Record excerpts -
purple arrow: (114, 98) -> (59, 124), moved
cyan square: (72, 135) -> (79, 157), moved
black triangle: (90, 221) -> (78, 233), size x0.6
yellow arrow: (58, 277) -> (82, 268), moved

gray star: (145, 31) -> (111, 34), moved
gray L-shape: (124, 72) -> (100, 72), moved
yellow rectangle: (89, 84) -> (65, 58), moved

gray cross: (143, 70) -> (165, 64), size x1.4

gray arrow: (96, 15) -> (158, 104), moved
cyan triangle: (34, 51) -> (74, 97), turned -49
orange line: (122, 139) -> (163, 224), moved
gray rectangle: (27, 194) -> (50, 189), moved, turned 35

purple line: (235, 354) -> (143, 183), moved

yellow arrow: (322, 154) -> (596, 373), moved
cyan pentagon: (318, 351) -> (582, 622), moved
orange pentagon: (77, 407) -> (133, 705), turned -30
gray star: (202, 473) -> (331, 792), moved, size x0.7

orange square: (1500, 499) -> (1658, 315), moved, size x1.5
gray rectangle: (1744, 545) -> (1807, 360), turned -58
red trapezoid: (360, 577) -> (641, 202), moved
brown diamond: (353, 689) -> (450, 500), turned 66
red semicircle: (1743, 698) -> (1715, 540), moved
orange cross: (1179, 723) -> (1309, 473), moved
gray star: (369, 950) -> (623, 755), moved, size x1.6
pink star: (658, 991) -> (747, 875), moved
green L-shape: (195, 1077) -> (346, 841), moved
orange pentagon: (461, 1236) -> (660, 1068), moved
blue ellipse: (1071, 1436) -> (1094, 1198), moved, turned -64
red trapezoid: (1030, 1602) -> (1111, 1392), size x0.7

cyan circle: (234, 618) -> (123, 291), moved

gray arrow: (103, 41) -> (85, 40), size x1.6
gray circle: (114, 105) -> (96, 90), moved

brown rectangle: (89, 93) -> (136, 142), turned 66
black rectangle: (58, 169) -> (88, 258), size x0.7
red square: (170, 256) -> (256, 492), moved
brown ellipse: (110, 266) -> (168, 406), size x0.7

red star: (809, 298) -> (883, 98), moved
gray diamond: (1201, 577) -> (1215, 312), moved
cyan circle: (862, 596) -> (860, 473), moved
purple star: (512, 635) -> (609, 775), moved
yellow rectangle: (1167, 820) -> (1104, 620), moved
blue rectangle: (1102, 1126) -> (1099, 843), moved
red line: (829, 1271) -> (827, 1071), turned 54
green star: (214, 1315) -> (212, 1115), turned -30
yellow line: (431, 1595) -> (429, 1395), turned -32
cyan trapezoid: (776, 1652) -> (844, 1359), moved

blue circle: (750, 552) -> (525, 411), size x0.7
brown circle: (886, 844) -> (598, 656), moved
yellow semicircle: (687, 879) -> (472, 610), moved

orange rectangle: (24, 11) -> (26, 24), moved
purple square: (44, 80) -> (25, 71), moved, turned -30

To do - Reproduce nothing but the lines from the line containing "blue circle: (750, 552)" to the last line of the data, each exactly as written.

Exercise output -
blue circle: (750, 552) -> (525, 411), size x0.7
brown circle: (886, 844) -> (598, 656), moved
yellow semicircle: (687, 879) -> (472, 610), moved

orange rectangle: (24, 11) -> (26, 24), moved
purple square: (44, 80) -> (25, 71), moved, turned -30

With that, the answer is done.